> _TASK GOAL_: Find the number of lines in these records where the word "camera" appears. Reply with that number and nothing more.
(Beginning of SUPPLIED ENTRIES)
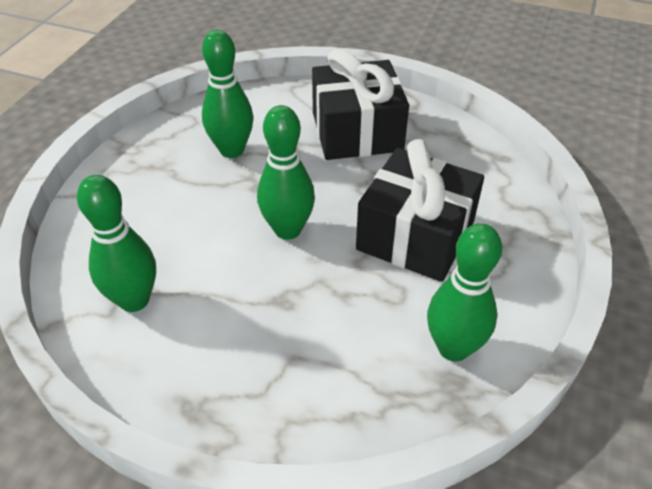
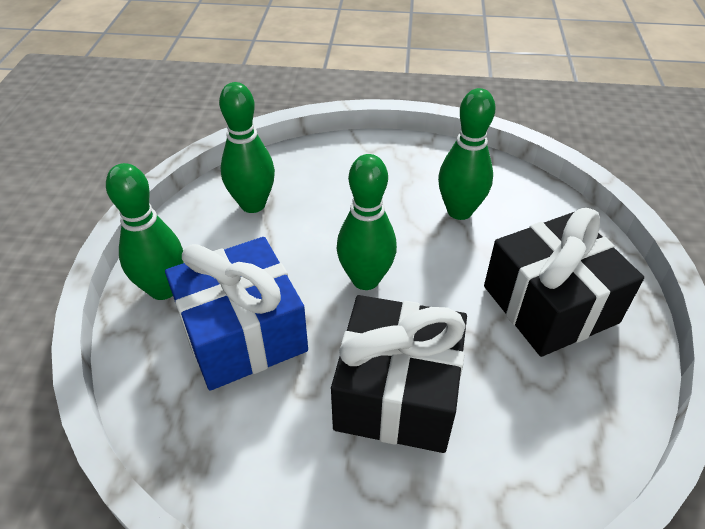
camera: 75 degrees right, 0 degrees up
(320, 332) = (242, 333): none -> blue gift
(453, 348) = (242, 454): green bowling pin -> green bowling pin (163, 289)

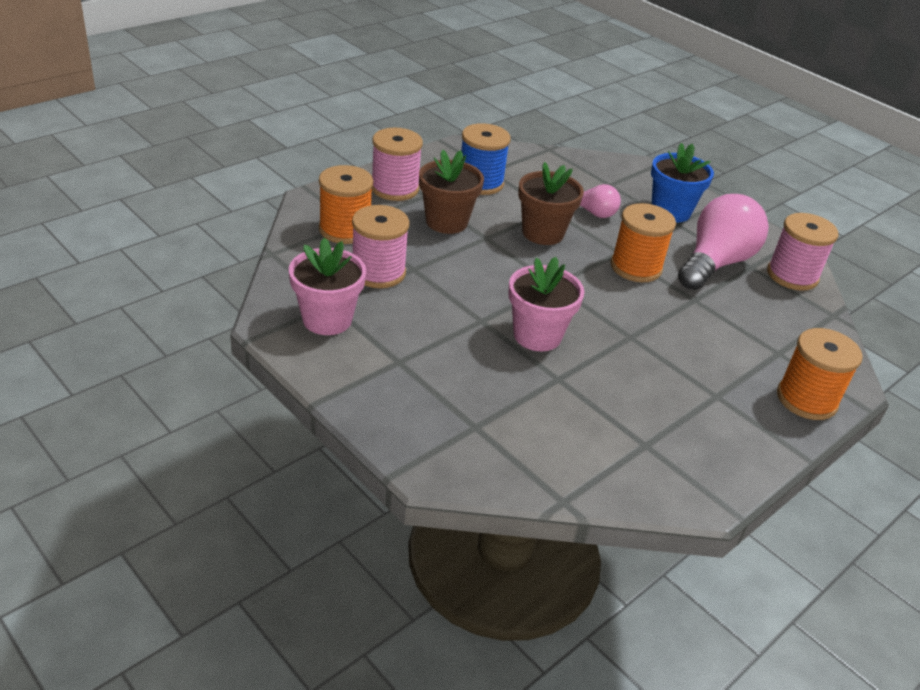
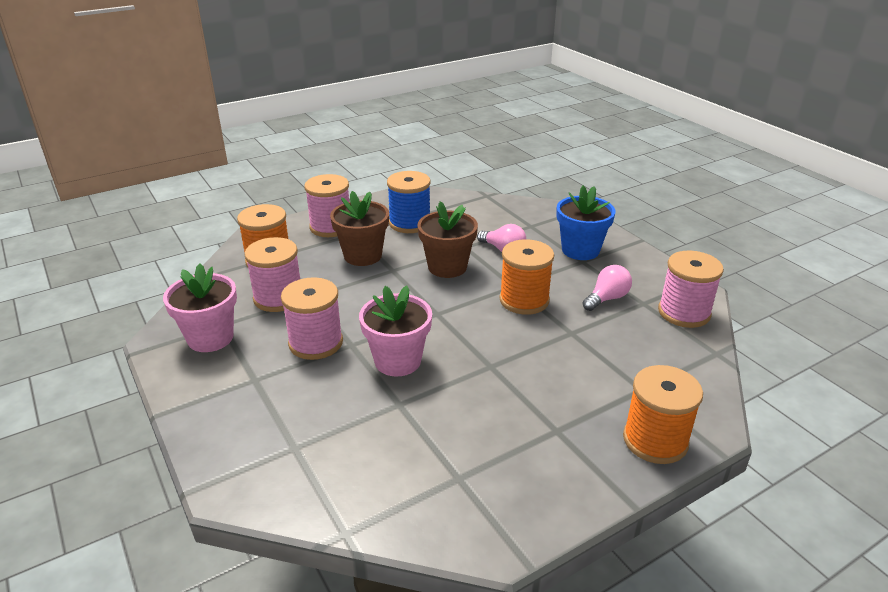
camera: 15 degrees right, 5 degrees down
(444, 320) = (316, 343): none -> pink spool
(715, 263) = (607, 298): pink light bulb -> pink light bulb, size x0.51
(End of SUPPLIED ENTRIES)
> _SOLUTION TO THIS EXERCISE_: 2